-------- DATASET RECORDS --------

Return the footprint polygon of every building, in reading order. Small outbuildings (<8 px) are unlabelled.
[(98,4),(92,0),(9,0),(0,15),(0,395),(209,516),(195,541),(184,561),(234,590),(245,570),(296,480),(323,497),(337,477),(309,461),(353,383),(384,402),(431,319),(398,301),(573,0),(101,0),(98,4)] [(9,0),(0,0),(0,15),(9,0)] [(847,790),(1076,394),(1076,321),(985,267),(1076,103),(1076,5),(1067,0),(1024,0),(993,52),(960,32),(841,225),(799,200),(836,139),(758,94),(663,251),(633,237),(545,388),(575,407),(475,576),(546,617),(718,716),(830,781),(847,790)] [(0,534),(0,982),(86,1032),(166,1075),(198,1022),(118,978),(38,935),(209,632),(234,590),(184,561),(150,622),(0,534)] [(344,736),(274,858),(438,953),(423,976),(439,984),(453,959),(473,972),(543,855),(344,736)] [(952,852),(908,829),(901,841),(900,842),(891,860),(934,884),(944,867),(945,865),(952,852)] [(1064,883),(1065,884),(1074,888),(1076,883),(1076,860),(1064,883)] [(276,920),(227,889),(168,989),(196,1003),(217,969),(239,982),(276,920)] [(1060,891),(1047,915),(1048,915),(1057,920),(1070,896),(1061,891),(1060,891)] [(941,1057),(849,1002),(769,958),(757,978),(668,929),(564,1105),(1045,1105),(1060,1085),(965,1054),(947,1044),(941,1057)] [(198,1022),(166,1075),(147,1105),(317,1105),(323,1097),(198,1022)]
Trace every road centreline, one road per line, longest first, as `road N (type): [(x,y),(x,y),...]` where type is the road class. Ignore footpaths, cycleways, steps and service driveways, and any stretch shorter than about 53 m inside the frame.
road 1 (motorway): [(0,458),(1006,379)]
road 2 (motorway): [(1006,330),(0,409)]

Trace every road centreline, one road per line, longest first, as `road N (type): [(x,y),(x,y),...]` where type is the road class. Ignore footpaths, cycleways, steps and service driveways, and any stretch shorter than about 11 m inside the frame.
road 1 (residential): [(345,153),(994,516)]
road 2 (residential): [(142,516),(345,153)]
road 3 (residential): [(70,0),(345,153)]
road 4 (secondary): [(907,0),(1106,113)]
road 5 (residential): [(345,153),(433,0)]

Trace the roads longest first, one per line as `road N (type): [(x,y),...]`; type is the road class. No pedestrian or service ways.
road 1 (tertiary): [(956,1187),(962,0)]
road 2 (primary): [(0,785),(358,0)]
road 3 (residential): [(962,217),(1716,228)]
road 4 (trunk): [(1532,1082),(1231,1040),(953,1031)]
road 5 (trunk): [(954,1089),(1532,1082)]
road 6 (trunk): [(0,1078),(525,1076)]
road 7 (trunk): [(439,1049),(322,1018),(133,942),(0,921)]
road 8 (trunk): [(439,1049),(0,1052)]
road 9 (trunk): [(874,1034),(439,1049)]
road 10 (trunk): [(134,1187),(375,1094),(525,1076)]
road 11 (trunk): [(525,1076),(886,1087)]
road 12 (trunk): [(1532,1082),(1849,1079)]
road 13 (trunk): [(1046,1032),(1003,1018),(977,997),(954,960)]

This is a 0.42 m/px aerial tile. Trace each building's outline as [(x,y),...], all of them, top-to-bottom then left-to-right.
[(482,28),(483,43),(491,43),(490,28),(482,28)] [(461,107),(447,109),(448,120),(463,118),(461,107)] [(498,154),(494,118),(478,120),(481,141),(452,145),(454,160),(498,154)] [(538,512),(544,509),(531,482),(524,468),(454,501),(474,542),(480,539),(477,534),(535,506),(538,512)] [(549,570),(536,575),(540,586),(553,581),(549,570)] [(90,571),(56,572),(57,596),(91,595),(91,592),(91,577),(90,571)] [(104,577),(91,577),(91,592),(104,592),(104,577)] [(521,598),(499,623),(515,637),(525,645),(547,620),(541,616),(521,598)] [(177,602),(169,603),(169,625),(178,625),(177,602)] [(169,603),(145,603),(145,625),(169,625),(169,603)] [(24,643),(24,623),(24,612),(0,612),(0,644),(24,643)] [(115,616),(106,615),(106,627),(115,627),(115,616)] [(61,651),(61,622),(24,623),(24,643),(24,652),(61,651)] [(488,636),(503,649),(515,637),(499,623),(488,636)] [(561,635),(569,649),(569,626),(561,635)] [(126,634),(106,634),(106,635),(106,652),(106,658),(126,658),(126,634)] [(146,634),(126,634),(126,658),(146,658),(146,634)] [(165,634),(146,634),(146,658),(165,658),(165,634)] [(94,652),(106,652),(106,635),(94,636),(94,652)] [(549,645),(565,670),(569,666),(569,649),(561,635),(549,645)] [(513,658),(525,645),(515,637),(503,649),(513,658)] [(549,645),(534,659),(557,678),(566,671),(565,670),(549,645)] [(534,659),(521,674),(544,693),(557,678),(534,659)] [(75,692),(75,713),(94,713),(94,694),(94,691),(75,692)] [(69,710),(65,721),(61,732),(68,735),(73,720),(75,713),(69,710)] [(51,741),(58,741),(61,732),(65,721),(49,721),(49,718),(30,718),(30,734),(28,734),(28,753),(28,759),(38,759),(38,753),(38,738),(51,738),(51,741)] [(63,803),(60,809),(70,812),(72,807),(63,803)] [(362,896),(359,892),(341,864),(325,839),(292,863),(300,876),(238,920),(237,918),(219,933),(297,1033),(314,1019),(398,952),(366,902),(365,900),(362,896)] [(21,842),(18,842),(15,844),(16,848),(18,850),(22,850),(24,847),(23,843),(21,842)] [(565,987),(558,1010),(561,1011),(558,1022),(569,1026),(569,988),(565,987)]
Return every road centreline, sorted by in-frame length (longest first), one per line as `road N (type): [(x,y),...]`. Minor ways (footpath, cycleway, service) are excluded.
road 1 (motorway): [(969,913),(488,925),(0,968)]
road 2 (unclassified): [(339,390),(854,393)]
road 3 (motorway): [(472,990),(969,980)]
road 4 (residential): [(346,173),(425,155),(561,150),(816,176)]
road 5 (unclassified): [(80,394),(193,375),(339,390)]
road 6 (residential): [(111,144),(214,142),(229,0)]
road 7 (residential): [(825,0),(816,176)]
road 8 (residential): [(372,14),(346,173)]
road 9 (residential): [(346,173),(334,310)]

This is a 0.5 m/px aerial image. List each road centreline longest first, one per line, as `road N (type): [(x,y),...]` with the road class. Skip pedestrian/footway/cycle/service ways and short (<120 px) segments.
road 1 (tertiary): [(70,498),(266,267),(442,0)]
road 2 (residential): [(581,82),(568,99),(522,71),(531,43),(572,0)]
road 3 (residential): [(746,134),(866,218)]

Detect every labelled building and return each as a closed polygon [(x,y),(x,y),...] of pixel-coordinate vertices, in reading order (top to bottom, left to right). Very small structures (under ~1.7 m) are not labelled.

--------

> [YOUR TASK]: Repeat the records. Match them exactly.

> [RESULT FOR THIS TASK]:
Return the footprint polygon of every building, in reading order. Small outbuildings (<8 px) are unlabelled.
[(98,4),(92,0),(9,0),(0,15),(0,395),(209,516),(195,541),(184,561),(234,590),(245,570),(296,480),(323,497),(337,477),(309,461),(353,383),(384,402),(431,319),(398,301),(573,0),(101,0),(98,4)] [(9,0),(0,0),(0,15),(9,0)] [(847,790),(1076,394),(1076,321),(985,267),(1076,103),(1076,5),(1067,0),(1024,0),(993,52),(960,32),(841,225),(799,200),(836,139),(758,94),(663,251),(633,237),(545,388),(575,407),(475,576),(546,617),(718,716),(830,781),(847,790)] [(0,534),(0,982),(86,1032),(166,1075),(198,1022),(118,978),(38,935),(209,632),(234,590),(184,561),(150,622),(0,534)] [(344,736),(274,858),(438,953),(423,976),(439,984),(453,959),(473,972),(543,855),(344,736)] [(952,852),(908,829),(901,841),(900,842),(891,860),(934,884),(944,867),(945,865),(952,852)] [(1064,883),(1065,884),(1074,888),(1076,883),(1076,860),(1064,883)] [(276,920),(227,889),(168,989),(196,1003),(217,969),(239,982),(276,920)] [(1060,891),(1047,915),(1048,915),(1057,920),(1070,896),(1061,891),(1060,891)] [(941,1057),(849,1002),(769,958),(757,978),(668,929),(564,1105),(1045,1105),(1060,1085),(965,1054),(947,1044),(941,1057)] [(198,1022),(166,1075),(147,1105),(317,1105),(323,1097),(198,1022)]
Trace every road centreline, one road per line, longest first, as `road N (type): [(x,y),(x,y),...]` where type is the road class. Ignore footpaths, cycleways, steps and service driveways, and any stretch shorter than about 53 m inside the frame.
road 1 (motorway): [(0,458),(1006,379)]
road 2 (motorway): [(1006,330),(0,409)]

Trace every road centreline, one road per line, longest first, as `road N (type): [(x,y),(x,y),...]` where type is the road class. Ignore footpaths, cycleways, steps and service driveways, and any stretch shorter than about 11 m inside the frame.
road 1 (residential): [(345,153),(994,516)]
road 2 (residential): [(142,516),(345,153)]
road 3 (residential): [(70,0),(345,153)]
road 4 (secondary): [(907,0),(1106,113)]
road 5 (residential): [(345,153),(433,0)]

Trace the roads longest first, one per line as `road N (type): [(x,y),...]`; type is the road class. No pedestrian or service ways.
road 1 (tertiary): [(956,1187),(962,0)]
road 2 (primary): [(0,785),(358,0)]
road 3 (residential): [(962,217),(1716,228)]
road 4 (trunk): [(1532,1082),(1231,1040),(953,1031)]
road 5 (trunk): [(954,1089),(1532,1082)]
road 6 (trunk): [(0,1078),(525,1076)]
road 7 (trunk): [(439,1049),(322,1018),(133,942),(0,921)]
road 8 (trunk): [(439,1049),(0,1052)]
road 9 (trunk): [(874,1034),(439,1049)]
road 10 (trunk): [(134,1187),(375,1094),(525,1076)]
road 11 (trunk): [(525,1076),(886,1087)]
road 12 (trunk): [(1532,1082),(1849,1079)]
road 13 (trunk): [(1046,1032),(1003,1018),(977,997),(954,960)]

This is a 0.42 m/px aerial tile. Trace each building's outline as [(x,y),...], all of them, top-to-bottom then left-to-right.
[(482,28),(483,43),(491,43),(490,28),(482,28)] [(461,107),(447,109),(448,120),(463,118),(461,107)] [(498,154),(494,118),(478,120),(481,141),(452,145),(454,160),(498,154)] [(538,512),(544,509),(531,482),(524,468),(454,501),(474,542),(480,539),(477,534),(535,506),(538,512)] [(549,570),(536,575),(540,586),(553,581),(549,570)] [(90,571),(56,572),(57,596),(91,595),(91,592),(91,577),(90,571)] [(104,577),(91,577),(91,592),(104,592),(104,577)] [(521,598),(499,623),(515,637),(525,645),(547,620),(541,616),(521,598)] [(177,602),(169,603),(169,625),(178,625),(177,602)] [(169,603),(145,603),(145,625),(169,625),(169,603)] [(24,643),(24,623),(24,612),(0,612),(0,644),(24,643)] [(115,616),(106,615),(106,627),(115,627),(115,616)] [(61,651),(61,622),(24,623),(24,643),(24,652),(61,651)] [(488,636),(503,649),(515,637),(499,623),(488,636)] [(561,635),(569,649),(569,626),(561,635)] [(126,634),(106,634),(106,635),(106,652),(106,658),(126,658),(126,634)] [(146,634),(126,634),(126,658),(146,658),(146,634)] [(165,634),(146,634),(146,658),(165,658),(165,634)] [(94,652),(106,652),(106,635),(94,636),(94,652)] [(549,645),(565,670),(569,666),(569,649),(561,635),(549,645)] [(513,658),(525,645),(515,637),(503,649),(513,658)] [(549,645),(534,659),(557,678),(566,671),(565,670),(549,645)] [(534,659),(521,674),(544,693),(557,678),(534,659)] [(75,692),(75,713),(94,713),(94,694),(94,691),(75,692)] [(69,710),(65,721),(61,732),(68,735),(73,720),(75,713),(69,710)] [(51,741),(58,741),(61,732),(65,721),(49,721),(49,718),(30,718),(30,734),(28,734),(28,753),(28,759),(38,759),(38,753),(38,738),(51,738),(51,741)] [(63,803),(60,809),(70,812),(72,807),(63,803)] [(362,896),(359,892),(341,864),(325,839),(292,863),(300,876),(238,920),(237,918),(219,933),(297,1033),(314,1019),(398,952),(366,902),(365,900),(362,896)] [(21,842),(18,842),(15,844),(16,848),(18,850),(22,850),(24,847),(23,843),(21,842)] [(565,987),(558,1010),(561,1011),(558,1022),(569,1026),(569,988),(565,987)]
Return every road centreline, sorted by in-frame length (longest first), one per line as `road N (type): [(x,y),...]`. Minor ways (footpath, cycleway, service) are excluded.
road 1 (motorway): [(969,913),(488,925),(0,968)]
road 2 (unclassified): [(339,390),(854,393)]
road 3 (motorway): [(472,990),(969,980)]
road 4 (residential): [(346,173),(425,155),(561,150),(816,176)]
road 5 (unclassified): [(80,394),(193,375),(339,390)]
road 6 (residential): [(111,144),(214,142),(229,0)]
road 7 (residential): [(825,0),(816,176)]
road 8 (residential): [(372,14),(346,173)]
road 9 (residential): [(346,173),(334,310)]

This is a 0.5 m/px aerial image. List each road centreline longest first, one per line, as `road N (type): [(x,y),...]` with the road class. Skip pedestrian/footway/cycle/service ways and short (<120 px) segments.
road 1 (tertiary): [(70,498),(266,267),(442,0)]
road 2 (residential): [(581,82),(568,99),(522,71),(531,43),(572,0)]
road 3 (residential): [(746,134),(866,218)]

Detect every labelled building and return each as a closed polygon [(x,y),(x,y),...] of pixel-coordinate vertices, in reading order (top to bottom, left to right). Very small structures (under ~1.7 m) are not labelled.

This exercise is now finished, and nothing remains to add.